*** Opening of RECORDS FOR THE TASK ***

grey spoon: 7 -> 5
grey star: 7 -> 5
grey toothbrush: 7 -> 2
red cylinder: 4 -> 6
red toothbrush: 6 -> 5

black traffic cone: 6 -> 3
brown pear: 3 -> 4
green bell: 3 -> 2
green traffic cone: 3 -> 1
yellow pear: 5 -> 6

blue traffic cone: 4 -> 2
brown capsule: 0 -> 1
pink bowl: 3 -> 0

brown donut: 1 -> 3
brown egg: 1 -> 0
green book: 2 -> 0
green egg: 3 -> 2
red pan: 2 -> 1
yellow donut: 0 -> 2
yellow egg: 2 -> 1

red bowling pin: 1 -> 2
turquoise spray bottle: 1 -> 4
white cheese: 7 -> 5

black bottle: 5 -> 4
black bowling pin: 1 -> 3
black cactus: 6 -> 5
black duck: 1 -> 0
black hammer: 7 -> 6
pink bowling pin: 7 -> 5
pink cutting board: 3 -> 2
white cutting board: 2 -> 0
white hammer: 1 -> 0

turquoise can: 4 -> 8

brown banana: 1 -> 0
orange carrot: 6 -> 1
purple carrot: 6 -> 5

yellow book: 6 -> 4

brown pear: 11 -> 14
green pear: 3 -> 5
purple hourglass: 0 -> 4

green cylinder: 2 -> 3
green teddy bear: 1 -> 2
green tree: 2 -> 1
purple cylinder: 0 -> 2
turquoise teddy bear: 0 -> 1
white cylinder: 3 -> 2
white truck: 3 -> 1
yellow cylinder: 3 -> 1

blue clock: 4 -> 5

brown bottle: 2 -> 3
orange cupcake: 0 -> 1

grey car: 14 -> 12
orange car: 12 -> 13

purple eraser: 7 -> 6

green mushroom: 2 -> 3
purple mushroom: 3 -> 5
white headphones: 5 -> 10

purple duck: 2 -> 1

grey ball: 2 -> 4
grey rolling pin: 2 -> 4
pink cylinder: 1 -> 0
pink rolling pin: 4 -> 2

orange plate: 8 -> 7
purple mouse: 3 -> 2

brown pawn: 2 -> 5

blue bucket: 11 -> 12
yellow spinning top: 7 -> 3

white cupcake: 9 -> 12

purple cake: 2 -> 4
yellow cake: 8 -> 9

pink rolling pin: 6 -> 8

*** Close of RECORDS FOR THE TASK ***

> _YOUR GOAL_
What lines in the entries contain "bowling"? Report each one by copying it.

> _RESULT OF THE EXERCISE_
red bowling pin: 1 -> 2
black bowling pin: 1 -> 3
pink bowling pin: 7 -> 5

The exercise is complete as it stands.